- YOUR GOAL: Transcribe the listing below exactly, without pictures.
━━ MATERIAL PROVIDED ━━
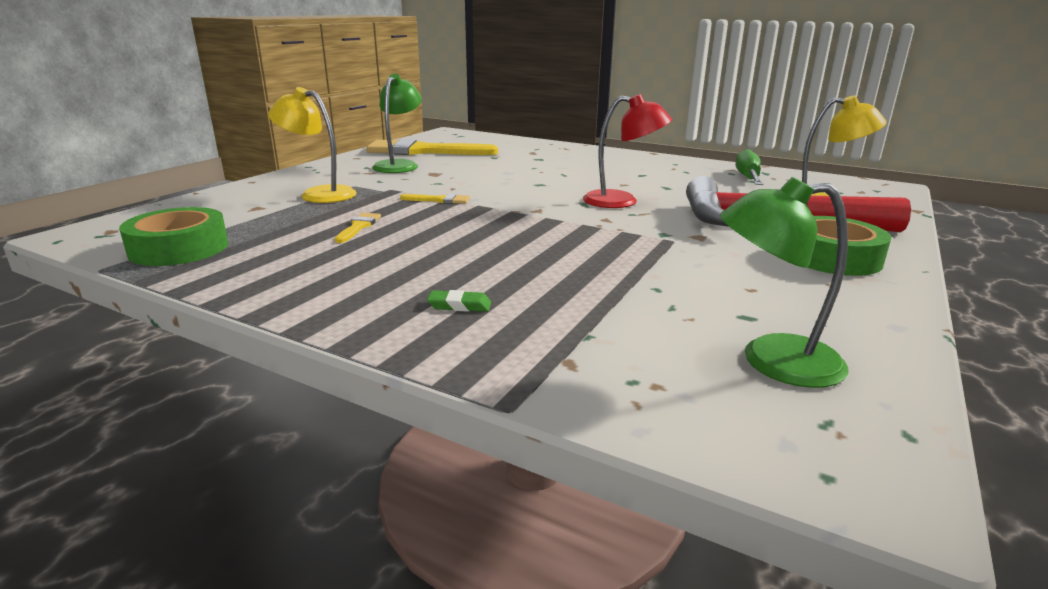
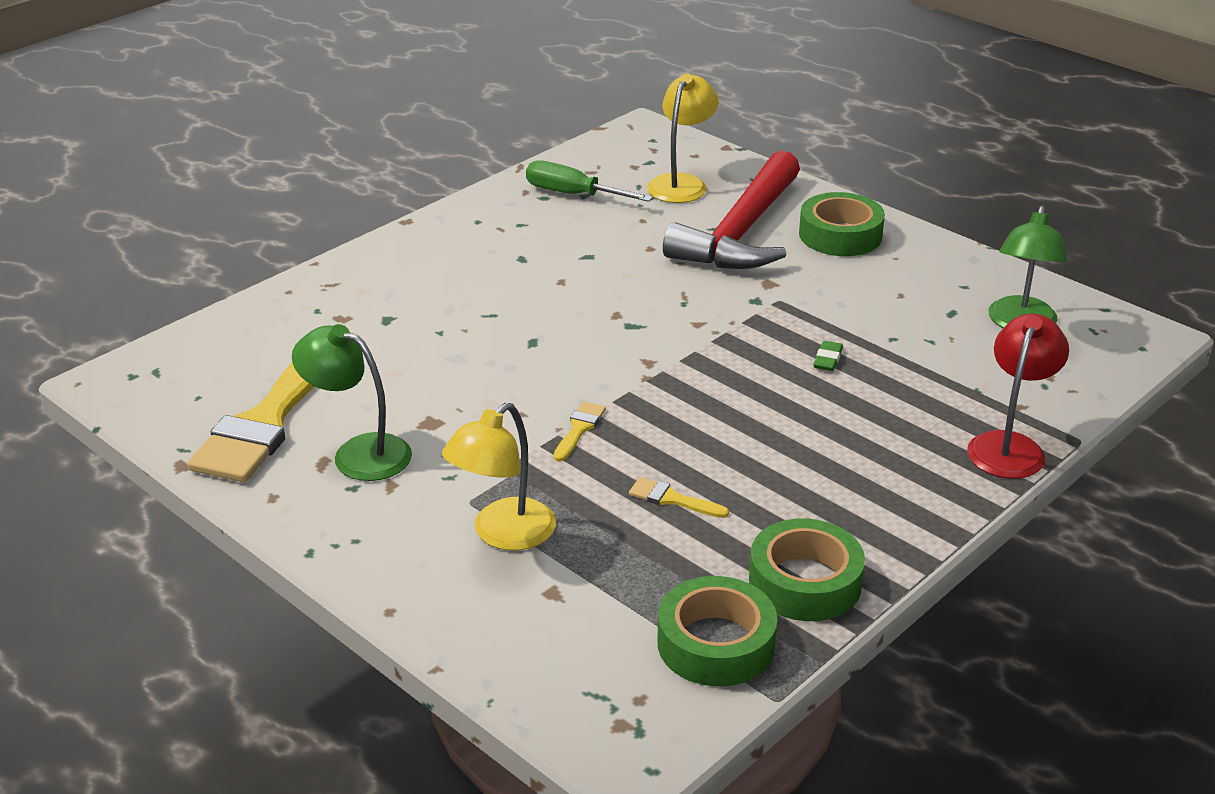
camera: 75 degrees left, 10 degrees up
(243, 271) = (805, 582): none -> green tape
(459, 305) = (914, 445): green eraser -> green eraser (828, 359)
(622, 201) = (635, 299): red lamp -> red lamp (1010, 446)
━━━
- TASK OUTPUT:
camera: 75 degrees left, 10 degrees up
(243, 271) = (805, 582): none -> green tape
(459, 305) = (914, 445): green eraser -> green eraser (828, 359)
(622, 201) = (635, 299): red lamp -> red lamp (1010, 446)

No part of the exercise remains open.